**Task directions:**
The copy must match the data below line for line and contain no images.

___ Data to process

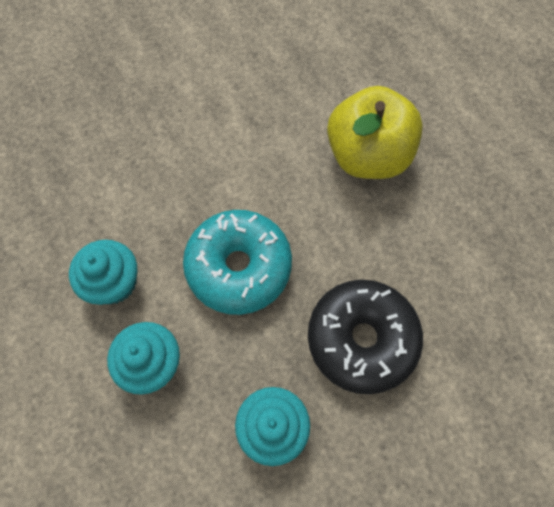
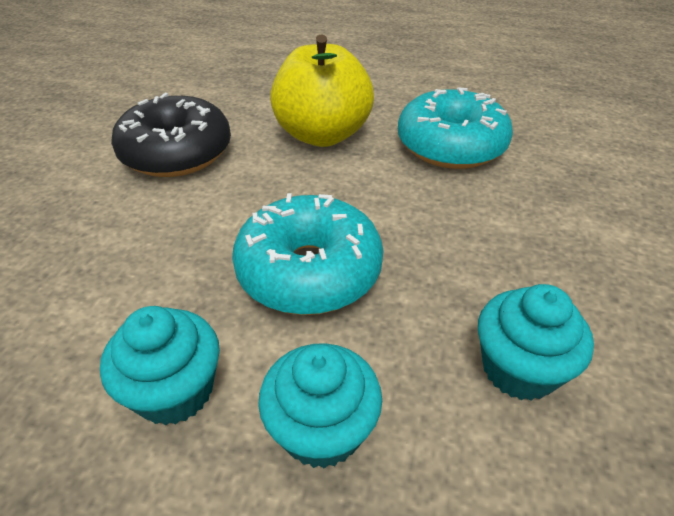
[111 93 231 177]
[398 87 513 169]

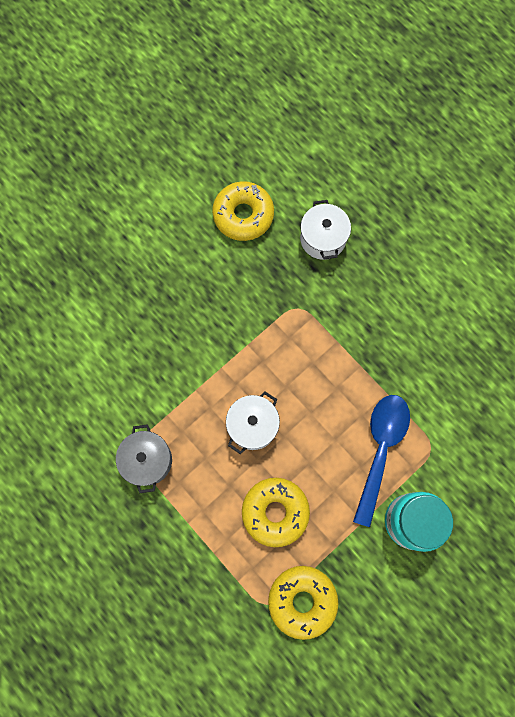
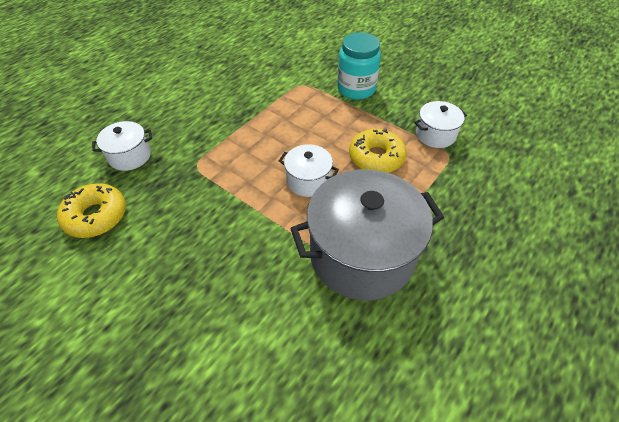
[290 169 444 300]
[414 101 467 148]
[353 395 410 527] (first image)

______

**Result for this exercise:**
[111 93 231 177]
[398 87 513 169]

[290 169 444 300]
[414 101 467 148]
[353 395 410 527] (first image)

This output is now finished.